> **DATA TO EXAMINE**:
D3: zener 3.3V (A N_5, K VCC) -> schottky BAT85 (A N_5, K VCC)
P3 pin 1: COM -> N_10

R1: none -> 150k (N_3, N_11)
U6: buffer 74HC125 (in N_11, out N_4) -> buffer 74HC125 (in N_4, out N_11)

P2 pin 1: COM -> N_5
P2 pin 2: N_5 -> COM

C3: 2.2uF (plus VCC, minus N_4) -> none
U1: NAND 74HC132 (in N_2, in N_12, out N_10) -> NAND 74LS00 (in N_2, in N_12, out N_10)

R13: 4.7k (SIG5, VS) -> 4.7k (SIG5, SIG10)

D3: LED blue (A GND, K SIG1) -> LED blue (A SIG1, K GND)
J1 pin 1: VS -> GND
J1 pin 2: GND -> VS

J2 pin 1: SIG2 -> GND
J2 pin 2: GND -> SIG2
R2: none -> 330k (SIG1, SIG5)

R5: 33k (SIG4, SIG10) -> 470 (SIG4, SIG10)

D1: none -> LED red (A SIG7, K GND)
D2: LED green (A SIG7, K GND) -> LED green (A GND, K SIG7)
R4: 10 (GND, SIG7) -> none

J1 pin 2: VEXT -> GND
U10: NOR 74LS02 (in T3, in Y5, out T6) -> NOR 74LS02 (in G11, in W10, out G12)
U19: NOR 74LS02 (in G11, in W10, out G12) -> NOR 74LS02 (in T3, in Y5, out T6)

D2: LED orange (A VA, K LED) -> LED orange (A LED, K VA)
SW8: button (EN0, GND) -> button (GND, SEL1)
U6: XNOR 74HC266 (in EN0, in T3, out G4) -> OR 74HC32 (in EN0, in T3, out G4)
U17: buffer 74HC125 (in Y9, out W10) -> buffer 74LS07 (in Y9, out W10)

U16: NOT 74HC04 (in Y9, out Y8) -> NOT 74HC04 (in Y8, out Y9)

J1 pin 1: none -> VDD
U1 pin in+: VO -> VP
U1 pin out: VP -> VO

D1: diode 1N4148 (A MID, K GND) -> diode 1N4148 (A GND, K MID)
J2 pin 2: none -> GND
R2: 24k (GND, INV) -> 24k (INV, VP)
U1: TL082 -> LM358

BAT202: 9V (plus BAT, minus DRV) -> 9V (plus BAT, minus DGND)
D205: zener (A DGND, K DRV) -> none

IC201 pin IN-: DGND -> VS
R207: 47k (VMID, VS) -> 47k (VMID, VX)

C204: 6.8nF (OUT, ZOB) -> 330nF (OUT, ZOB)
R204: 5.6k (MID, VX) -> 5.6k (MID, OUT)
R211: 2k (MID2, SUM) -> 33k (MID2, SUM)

> **TASK OBJECTIVE**:
In your response, give all the records again with nothing altered.

> **RESPONSE TO THE TASK**:
D3: zener 3.3V (A N_5, K VCC) -> schottky BAT85 (A N_5, K VCC)
P3 pin 1: COM -> N_10

R1: none -> 150k (N_3, N_11)
U6: buffer 74HC125 (in N_11, out N_4) -> buffer 74HC125 (in N_4, out N_11)

P2 pin 1: COM -> N_5
P2 pin 2: N_5 -> COM

C3: 2.2uF (plus VCC, minus N_4) -> none
U1: NAND 74HC132 (in N_2, in N_12, out N_10) -> NAND 74LS00 (in N_2, in N_12, out N_10)

R13: 4.7k (SIG5, VS) -> 4.7k (SIG5, SIG10)

D3: LED blue (A GND, K SIG1) -> LED blue (A SIG1, K GND)
J1 pin 1: VS -> GND
J1 pin 2: GND -> VS

J2 pin 1: SIG2 -> GND
J2 pin 2: GND -> SIG2
R2: none -> 330k (SIG1, SIG5)

R5: 33k (SIG4, SIG10) -> 470 (SIG4, SIG10)

D1: none -> LED red (A SIG7, K GND)
D2: LED green (A SIG7, K GND) -> LED green (A GND, K SIG7)
R4: 10 (GND, SIG7) -> none

J1 pin 2: VEXT -> GND
U10: NOR 74LS02 (in T3, in Y5, out T6) -> NOR 74LS02 (in G11, in W10, out G12)
U19: NOR 74LS02 (in G11, in W10, out G12) -> NOR 74LS02 (in T3, in Y5, out T6)

D2: LED orange (A VA, K LED) -> LED orange (A LED, K VA)
SW8: button (EN0, GND) -> button (GND, SEL1)
U6: XNOR 74HC266 (in EN0, in T3, out G4) -> OR 74HC32 (in EN0, in T3, out G4)
U17: buffer 74HC125 (in Y9, out W10) -> buffer 74LS07 (in Y9, out W10)

U16: NOT 74HC04 (in Y9, out Y8) -> NOT 74HC04 (in Y8, out Y9)

J1 pin 1: none -> VDD
U1 pin in+: VO -> VP
U1 pin out: VP -> VO

D1: diode 1N4148 (A MID, K GND) -> diode 1N4148 (A GND, K MID)
J2 pin 2: none -> GND
R2: 24k (GND, INV) -> 24k (INV, VP)
U1: TL082 -> LM358

BAT202: 9V (plus BAT, minus DRV) -> 9V (plus BAT, minus DGND)
D205: zener (A DGND, K DRV) -> none

IC201 pin IN-: DGND -> VS
R207: 47k (VMID, VS) -> 47k (VMID, VX)

C204: 6.8nF (OUT, ZOB) -> 330nF (OUT, ZOB)
R204: 5.6k (MID, VX) -> 5.6k (MID, OUT)
R211: 2k (MID2, SUM) -> 33k (MID2, SUM)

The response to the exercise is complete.